Dataset records:
● ● ● ●
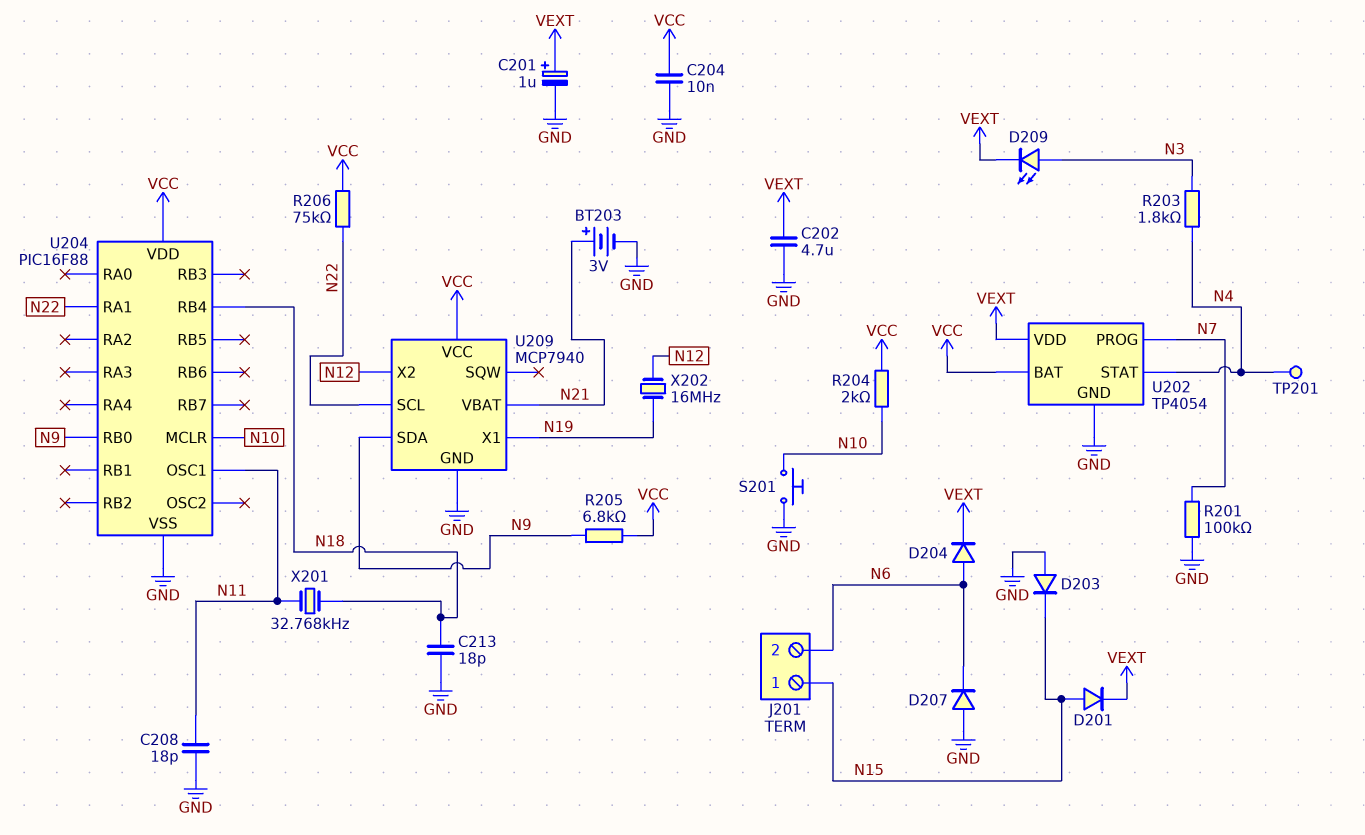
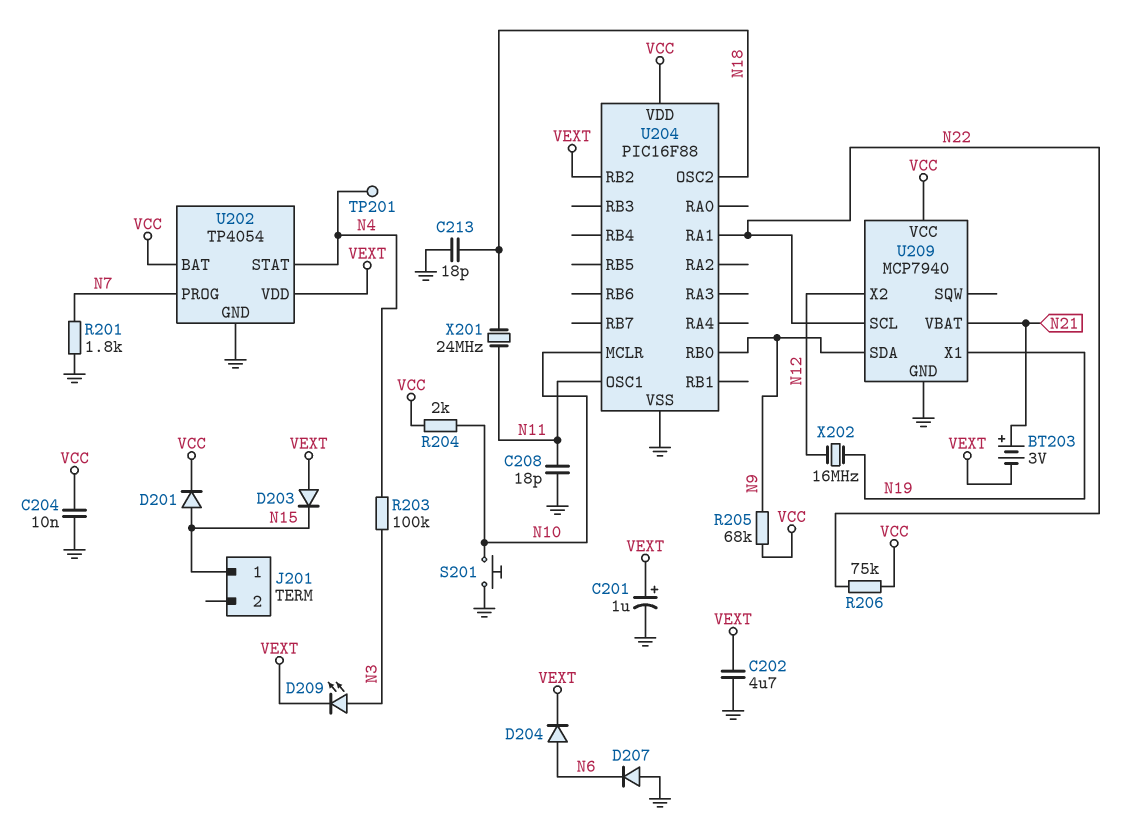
BT203: 3V (plus N21, minus GND) -> 3V (plus N21, minus VEXT)
D201: diode (A N15, K VEXT) -> diode (A N15, K VCC)
D203: diode (A GND, K N15) -> diode (A VEXT, K N15)
J201 pin 2: N6 -> none
R201: 100k (GND, N7) -> 1.8k (GND, N7)
R203: 1.8k (N3, N4) -> 100k (N3, N4)
R205: 6.8k (N9, VCC) -> 68k (N9, VCC)
U204 pin OSC2: none -> N18
U204 pin RB2: none -> VEXT
U204 pin RB4: N18 -> none
X201: 32.768kHz (N11, N18) -> 24MHz (N11, N18)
● ● ● ●
__WHAT YOU ARE ASKED TO DO__
Take the lines from the one containing "D203: diode (A" through the final line of the entries above, and set them down exactly, with nothing added.

__OUTPUT BELOW__
D203: diode (A GND, K N15) -> diode (A VEXT, K N15)
J201 pin 2: N6 -> none
R201: 100k (GND, N7) -> 1.8k (GND, N7)
R203: 1.8k (N3, N4) -> 100k (N3, N4)
R205: 6.8k (N9, VCC) -> 68k (N9, VCC)
U204 pin OSC2: none -> N18
U204 pin RB2: none -> VEXT
U204 pin RB4: N18 -> none
X201: 32.768kHz (N11, N18) -> 24MHz (N11, N18)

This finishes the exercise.